### Activity
Only one stretch of the data below is needed. Output the lines from the one with "blue cake: 8 -> 5" up to and including the one with "red spray bottle: 1 -> 2", exactly as they stand.

### Recorded data
┌──
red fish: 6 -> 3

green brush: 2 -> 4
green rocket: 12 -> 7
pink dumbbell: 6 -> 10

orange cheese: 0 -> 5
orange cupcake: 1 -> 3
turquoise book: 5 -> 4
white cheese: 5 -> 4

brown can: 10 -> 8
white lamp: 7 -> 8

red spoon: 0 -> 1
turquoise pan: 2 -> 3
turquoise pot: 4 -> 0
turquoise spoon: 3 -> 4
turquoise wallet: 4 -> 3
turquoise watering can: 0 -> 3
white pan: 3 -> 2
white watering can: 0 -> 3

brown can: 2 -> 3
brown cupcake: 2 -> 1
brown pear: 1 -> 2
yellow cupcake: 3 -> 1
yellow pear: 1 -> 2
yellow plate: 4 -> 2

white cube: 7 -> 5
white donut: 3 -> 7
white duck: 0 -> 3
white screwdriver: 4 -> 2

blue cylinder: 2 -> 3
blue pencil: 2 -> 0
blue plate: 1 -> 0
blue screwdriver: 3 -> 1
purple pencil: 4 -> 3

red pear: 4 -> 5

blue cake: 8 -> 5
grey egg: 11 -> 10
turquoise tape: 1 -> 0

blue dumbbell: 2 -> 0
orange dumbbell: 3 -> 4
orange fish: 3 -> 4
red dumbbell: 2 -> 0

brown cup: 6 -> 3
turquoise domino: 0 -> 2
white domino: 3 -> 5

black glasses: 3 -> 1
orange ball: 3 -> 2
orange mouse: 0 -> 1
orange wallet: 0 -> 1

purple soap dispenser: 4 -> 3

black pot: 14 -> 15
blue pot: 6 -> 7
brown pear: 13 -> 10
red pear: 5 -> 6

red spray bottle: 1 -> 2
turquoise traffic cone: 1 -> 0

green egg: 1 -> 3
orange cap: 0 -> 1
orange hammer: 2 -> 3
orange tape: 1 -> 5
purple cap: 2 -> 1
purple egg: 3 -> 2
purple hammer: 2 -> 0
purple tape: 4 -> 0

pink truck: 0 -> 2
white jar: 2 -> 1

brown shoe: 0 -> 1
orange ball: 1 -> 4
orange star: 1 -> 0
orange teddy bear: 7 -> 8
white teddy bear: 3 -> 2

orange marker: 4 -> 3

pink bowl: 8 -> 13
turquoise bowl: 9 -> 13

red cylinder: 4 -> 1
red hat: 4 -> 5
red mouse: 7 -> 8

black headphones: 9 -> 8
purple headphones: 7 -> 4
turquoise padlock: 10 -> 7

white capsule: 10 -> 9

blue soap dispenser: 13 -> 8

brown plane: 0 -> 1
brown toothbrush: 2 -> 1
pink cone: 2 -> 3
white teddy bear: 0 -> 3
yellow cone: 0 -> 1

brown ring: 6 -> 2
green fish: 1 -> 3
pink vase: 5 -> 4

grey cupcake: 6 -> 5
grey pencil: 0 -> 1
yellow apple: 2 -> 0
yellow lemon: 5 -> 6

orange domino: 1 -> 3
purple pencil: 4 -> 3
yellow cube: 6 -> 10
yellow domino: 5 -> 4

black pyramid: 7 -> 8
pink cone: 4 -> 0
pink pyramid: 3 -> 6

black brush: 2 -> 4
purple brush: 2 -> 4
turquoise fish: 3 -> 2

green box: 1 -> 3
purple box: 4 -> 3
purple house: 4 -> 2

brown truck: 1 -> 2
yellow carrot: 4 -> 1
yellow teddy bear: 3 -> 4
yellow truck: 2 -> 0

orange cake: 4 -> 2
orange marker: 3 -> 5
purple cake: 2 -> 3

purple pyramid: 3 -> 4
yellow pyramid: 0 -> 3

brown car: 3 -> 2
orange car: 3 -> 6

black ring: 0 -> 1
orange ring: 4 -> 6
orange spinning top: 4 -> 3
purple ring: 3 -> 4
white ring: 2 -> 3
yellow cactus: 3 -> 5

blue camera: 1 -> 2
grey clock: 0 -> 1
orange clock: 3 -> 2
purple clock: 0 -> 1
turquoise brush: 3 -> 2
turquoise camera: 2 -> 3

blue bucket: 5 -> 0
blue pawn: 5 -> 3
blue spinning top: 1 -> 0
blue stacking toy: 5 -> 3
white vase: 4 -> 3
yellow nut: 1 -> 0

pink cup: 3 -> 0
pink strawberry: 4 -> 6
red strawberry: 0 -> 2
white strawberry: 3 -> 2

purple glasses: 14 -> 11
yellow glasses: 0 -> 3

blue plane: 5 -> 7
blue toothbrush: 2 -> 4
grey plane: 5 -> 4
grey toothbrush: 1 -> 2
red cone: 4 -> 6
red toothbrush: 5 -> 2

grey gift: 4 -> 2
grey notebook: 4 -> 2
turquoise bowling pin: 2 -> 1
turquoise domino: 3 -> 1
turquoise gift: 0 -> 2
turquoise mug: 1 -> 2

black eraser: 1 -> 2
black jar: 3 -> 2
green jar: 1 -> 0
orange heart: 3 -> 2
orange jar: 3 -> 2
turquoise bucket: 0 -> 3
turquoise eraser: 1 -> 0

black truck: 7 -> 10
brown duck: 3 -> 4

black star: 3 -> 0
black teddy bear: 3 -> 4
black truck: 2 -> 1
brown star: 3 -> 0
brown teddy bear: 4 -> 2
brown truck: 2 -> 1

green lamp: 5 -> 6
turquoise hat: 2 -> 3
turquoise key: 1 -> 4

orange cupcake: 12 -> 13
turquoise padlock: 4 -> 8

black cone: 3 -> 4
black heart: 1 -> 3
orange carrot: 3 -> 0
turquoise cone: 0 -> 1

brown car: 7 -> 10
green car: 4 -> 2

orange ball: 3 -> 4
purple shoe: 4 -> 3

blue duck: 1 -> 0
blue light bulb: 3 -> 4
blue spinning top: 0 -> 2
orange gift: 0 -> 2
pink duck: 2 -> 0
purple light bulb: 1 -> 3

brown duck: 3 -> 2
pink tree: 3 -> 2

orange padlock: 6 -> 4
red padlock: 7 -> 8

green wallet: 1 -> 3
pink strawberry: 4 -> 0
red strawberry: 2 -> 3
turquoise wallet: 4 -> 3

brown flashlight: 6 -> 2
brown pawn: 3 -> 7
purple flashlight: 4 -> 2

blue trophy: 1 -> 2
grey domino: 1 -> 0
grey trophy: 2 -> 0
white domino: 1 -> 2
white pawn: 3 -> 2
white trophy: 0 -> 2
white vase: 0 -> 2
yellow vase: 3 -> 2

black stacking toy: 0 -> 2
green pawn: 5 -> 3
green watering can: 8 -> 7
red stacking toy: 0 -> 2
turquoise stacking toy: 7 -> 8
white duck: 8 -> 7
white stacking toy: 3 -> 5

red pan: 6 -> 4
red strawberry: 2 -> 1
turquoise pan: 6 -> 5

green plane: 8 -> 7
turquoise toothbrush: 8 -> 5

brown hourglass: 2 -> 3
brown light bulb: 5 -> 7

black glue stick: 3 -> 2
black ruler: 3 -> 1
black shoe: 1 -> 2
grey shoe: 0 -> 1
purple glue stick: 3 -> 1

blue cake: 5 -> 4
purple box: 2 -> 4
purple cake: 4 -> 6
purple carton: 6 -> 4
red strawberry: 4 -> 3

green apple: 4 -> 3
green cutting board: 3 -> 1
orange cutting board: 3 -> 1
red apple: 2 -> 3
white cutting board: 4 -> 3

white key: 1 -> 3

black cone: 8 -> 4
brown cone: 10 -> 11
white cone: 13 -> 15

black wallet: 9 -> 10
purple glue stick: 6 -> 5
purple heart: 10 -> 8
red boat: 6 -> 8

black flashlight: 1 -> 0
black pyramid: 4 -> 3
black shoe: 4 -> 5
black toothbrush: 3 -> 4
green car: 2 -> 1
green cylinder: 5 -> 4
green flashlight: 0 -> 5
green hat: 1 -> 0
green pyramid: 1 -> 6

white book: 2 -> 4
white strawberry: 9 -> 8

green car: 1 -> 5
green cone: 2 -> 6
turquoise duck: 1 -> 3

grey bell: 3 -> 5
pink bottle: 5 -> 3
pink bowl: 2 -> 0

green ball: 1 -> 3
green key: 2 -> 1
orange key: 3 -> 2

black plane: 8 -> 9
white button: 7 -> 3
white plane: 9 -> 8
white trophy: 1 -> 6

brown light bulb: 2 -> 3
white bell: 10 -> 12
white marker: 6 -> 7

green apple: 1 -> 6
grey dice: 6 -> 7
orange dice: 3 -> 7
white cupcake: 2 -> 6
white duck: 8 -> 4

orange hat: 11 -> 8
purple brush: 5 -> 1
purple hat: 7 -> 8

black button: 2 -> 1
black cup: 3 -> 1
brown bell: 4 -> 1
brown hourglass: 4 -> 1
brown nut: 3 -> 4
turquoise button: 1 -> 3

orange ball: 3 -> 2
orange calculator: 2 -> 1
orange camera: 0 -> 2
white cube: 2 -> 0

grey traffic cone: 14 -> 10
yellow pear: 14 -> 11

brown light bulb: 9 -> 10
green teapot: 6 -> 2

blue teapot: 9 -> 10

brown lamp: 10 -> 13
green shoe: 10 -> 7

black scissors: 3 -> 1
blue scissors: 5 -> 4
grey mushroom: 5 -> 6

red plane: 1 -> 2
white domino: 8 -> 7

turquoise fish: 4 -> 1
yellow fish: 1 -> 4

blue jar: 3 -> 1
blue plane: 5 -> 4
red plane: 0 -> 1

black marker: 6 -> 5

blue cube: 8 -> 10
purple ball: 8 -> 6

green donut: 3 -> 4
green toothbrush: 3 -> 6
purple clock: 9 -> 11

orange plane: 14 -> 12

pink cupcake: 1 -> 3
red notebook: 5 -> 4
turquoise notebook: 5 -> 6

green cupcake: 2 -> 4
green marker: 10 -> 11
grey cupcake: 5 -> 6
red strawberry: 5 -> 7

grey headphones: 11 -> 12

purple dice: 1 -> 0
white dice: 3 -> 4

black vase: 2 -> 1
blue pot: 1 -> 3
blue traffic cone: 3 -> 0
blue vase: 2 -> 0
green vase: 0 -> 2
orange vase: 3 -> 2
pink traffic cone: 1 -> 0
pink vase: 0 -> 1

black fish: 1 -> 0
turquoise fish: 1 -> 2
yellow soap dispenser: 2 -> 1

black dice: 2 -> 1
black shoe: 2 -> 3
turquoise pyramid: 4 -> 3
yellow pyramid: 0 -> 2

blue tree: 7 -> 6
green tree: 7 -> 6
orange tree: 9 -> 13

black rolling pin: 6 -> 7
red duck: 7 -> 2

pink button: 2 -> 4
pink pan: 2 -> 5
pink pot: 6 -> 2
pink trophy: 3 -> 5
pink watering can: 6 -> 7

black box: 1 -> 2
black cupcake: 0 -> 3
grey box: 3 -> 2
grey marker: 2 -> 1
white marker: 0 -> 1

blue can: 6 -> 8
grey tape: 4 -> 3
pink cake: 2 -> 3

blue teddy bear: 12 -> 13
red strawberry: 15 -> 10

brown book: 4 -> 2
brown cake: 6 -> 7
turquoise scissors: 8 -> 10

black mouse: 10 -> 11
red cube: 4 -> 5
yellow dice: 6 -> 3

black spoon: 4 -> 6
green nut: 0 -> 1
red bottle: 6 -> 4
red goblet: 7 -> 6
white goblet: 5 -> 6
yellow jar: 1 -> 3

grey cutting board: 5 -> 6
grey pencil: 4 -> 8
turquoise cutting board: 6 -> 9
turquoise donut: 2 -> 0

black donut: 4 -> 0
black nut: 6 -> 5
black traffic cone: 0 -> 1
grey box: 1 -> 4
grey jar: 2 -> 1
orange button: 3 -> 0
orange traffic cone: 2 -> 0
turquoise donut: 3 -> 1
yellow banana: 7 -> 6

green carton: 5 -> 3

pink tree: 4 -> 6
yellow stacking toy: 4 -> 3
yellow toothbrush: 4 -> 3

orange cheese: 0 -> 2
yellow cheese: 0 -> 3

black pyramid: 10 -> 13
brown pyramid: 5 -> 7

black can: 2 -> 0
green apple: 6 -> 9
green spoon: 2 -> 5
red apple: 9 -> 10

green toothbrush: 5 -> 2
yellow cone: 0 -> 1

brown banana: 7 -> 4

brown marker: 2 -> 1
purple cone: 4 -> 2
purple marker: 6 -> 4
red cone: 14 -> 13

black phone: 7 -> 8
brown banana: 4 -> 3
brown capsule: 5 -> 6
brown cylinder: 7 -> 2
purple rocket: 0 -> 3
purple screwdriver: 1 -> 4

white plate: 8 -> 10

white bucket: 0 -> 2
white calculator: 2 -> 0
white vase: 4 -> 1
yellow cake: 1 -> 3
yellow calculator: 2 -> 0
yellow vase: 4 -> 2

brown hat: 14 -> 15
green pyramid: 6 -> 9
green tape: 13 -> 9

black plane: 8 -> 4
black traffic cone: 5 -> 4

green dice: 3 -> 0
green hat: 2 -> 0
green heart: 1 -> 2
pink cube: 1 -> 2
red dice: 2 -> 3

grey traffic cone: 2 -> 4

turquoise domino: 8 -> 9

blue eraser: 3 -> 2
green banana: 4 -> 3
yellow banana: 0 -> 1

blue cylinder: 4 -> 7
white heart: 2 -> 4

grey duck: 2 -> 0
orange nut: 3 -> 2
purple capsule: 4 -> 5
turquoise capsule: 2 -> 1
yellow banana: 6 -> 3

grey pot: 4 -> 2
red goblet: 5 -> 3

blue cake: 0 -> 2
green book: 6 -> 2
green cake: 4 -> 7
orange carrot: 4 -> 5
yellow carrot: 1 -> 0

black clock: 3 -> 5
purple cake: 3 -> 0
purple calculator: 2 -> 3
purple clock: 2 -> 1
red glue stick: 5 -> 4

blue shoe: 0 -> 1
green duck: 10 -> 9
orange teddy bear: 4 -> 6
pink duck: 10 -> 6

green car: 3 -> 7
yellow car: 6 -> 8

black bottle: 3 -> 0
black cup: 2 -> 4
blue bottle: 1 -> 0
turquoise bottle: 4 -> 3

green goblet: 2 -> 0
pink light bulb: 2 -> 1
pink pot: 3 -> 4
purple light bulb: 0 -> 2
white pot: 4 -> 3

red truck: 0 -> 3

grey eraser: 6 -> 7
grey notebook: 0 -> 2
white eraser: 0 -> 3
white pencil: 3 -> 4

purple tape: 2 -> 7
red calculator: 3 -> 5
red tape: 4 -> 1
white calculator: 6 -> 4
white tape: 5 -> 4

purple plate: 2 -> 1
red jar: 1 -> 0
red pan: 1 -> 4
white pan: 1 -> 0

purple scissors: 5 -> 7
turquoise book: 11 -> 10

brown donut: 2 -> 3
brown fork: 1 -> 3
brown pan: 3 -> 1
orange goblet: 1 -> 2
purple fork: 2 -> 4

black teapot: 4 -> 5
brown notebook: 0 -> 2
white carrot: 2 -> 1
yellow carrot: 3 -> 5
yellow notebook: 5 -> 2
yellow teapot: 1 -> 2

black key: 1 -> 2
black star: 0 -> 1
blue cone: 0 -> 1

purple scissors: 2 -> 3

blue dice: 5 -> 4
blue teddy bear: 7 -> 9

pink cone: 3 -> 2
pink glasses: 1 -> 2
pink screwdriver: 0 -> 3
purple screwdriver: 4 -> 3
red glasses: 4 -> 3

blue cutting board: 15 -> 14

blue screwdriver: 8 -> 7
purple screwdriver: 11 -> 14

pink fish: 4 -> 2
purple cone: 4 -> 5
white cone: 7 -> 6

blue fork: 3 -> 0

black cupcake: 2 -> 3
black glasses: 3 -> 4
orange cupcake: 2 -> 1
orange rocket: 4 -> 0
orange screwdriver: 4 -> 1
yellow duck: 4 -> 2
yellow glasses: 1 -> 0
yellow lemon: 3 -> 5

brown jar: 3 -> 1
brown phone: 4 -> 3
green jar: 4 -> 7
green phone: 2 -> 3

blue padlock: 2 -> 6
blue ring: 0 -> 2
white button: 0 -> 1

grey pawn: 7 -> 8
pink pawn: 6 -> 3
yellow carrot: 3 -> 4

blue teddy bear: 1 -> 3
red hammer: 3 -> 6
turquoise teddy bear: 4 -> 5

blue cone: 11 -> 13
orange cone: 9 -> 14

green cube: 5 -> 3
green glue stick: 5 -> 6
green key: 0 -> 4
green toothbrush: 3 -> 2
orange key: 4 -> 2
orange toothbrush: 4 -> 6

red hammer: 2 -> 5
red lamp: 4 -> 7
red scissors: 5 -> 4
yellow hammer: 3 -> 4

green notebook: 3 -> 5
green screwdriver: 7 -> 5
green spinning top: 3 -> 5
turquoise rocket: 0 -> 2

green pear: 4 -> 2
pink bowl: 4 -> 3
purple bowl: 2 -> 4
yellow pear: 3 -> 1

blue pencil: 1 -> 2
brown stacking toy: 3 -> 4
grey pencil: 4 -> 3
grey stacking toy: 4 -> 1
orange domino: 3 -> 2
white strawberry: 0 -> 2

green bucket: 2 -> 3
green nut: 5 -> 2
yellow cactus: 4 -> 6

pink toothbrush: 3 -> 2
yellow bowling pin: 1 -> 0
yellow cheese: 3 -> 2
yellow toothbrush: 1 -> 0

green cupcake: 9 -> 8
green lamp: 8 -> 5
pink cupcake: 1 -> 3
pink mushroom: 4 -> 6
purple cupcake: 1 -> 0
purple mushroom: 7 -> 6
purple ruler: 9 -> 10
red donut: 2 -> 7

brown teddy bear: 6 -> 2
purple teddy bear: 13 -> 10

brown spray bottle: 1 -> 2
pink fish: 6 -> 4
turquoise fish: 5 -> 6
└──
### Your solution
blue cake: 8 -> 5
grey egg: 11 -> 10
turquoise tape: 1 -> 0

blue dumbbell: 2 -> 0
orange dumbbell: 3 -> 4
orange fish: 3 -> 4
red dumbbell: 2 -> 0

brown cup: 6 -> 3
turquoise domino: 0 -> 2
white domino: 3 -> 5

black glasses: 3 -> 1
orange ball: 3 -> 2
orange mouse: 0 -> 1
orange wallet: 0 -> 1

purple soap dispenser: 4 -> 3

black pot: 14 -> 15
blue pot: 6 -> 7
brown pear: 13 -> 10
red pear: 5 -> 6

red spray bottle: 1 -> 2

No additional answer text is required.